=== What needs to be done ===
Go to the line containing "yellow brick C1:C4" in the records below and print it and every following line exactly, on through the line containing "black round brick", then stop.

=== Data under study ===
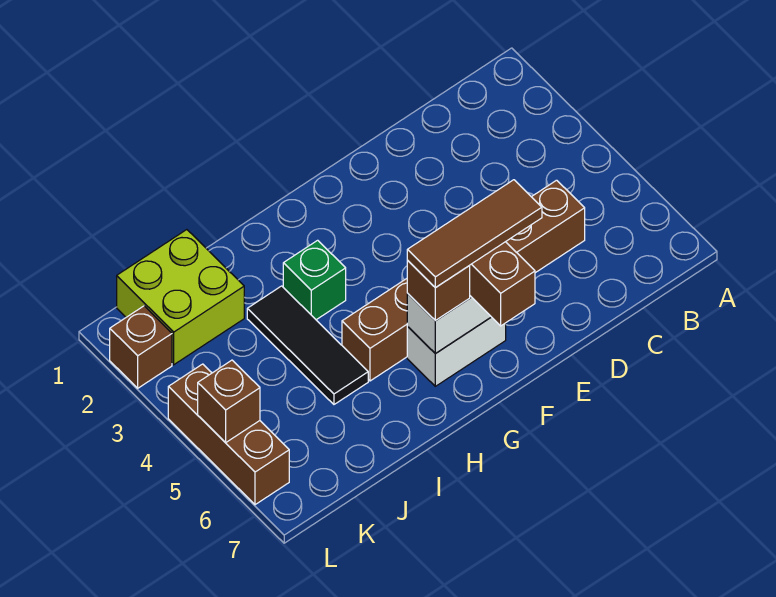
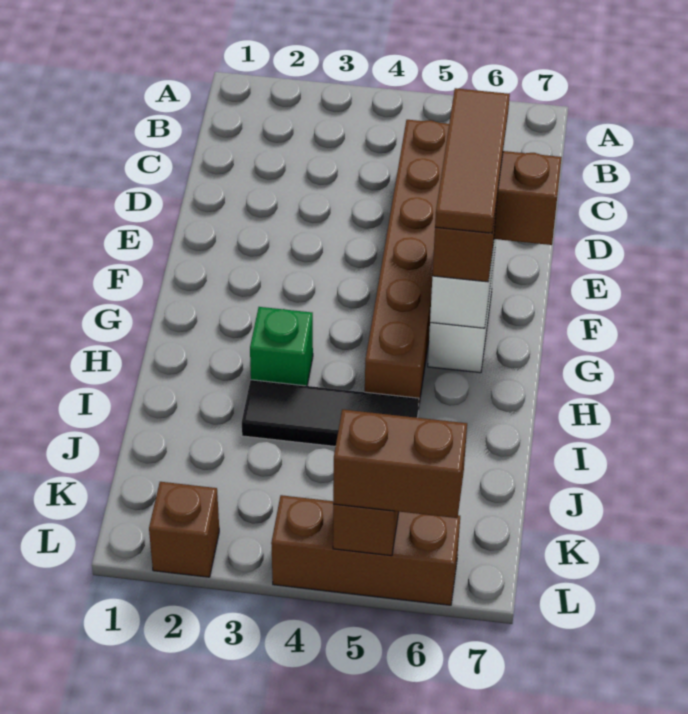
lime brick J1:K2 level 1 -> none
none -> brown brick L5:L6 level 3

* * *

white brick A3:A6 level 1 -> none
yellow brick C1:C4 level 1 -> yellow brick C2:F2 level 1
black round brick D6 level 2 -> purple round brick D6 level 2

=== Answer to this exercise ===
yellow brick C1:C4 level 1 -> yellow brick C2:F2 level 1
black round brick D6 level 2 -> purple round brick D6 level 2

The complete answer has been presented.